### [Spatial reasoning data]
= = = = = = =
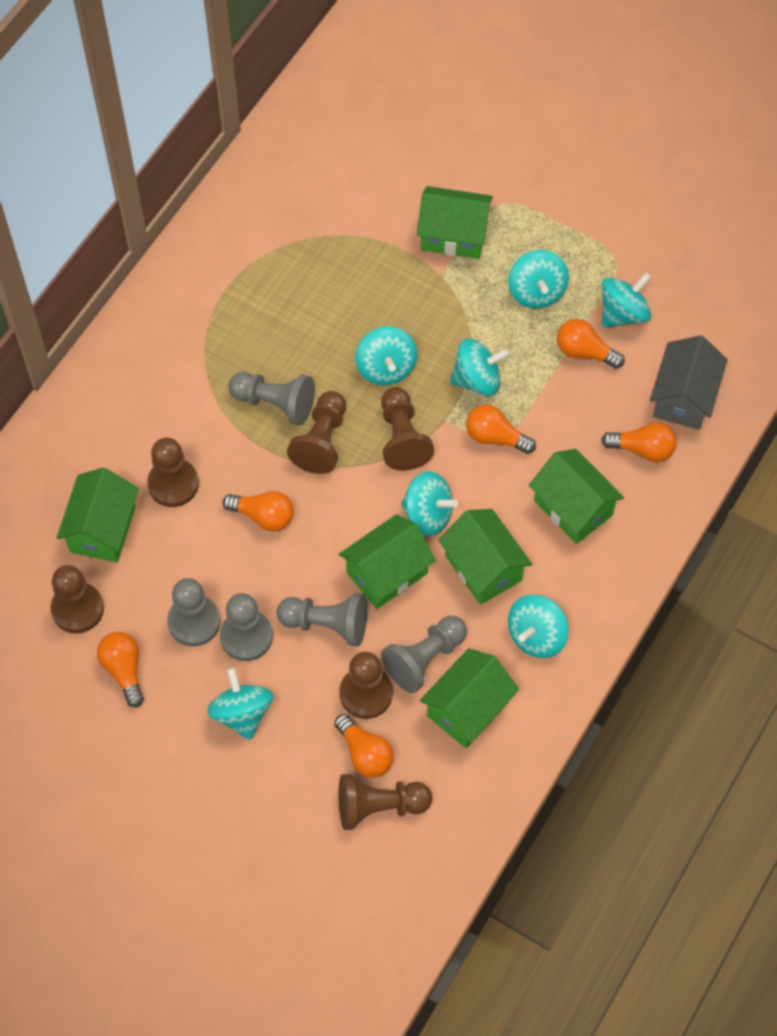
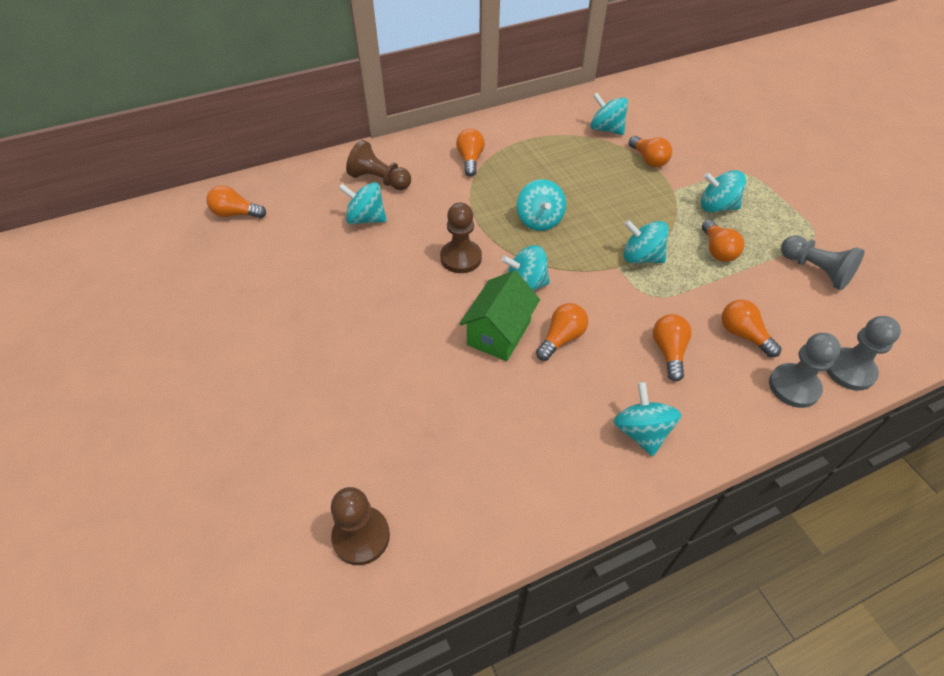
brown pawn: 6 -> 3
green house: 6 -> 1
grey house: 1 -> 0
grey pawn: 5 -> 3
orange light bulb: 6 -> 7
= = = = = = =
### [WHAT IS EXPECTED]
Quote exactly and only the lines from the one holding "green house: 6 -> 1" through the end of the data.

### [ANSWER SECTION]
green house: 6 -> 1
grey house: 1 -> 0
grey pawn: 5 -> 3
orange light bulb: 6 -> 7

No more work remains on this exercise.